- **Task instructions**: Write down exactly the lines of the listing below, beginning with the one containing "(639, 249) = (518, 320): orange" and closing with the final line.

Data below:

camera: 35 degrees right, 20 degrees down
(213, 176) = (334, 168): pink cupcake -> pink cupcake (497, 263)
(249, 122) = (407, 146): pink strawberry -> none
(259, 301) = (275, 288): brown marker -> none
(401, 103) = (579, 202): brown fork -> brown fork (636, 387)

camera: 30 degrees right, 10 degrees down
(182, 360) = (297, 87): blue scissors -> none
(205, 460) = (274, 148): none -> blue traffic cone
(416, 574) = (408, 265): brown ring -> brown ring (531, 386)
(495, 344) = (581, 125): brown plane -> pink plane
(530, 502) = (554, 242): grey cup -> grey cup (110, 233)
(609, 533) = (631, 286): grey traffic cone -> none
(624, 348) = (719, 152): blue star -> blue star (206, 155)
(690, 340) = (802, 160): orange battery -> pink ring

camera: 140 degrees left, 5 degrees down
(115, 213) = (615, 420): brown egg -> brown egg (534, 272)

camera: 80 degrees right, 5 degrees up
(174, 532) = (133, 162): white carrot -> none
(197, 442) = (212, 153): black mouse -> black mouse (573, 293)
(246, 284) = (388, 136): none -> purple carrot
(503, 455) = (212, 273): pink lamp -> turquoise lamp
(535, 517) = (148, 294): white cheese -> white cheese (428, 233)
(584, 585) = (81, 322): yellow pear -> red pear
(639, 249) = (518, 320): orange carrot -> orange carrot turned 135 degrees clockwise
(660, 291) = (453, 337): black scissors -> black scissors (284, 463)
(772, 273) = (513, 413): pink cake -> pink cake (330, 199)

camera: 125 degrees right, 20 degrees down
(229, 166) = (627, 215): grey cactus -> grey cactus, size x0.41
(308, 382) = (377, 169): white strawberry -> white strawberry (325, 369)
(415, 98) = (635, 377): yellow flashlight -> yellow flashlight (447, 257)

End of Data.

- **Solution for this problem**:
(639, 249) = (518, 320): orange carrot -> orange carrot turned 135 degrees clockwise
(660, 291) = (453, 337): black scissors -> black scissors (284, 463)
(772, 273) = (513, 413): pink cake -> pink cake (330, 199)

camera: 125 degrees right, 20 degrees down
(229, 166) = (627, 215): grey cactus -> grey cactus, size x0.41
(308, 382) = (377, 169): white strawberry -> white strawberry (325, 369)
(415, 98) = (635, 377): yellow flashlight -> yellow flashlight (447, 257)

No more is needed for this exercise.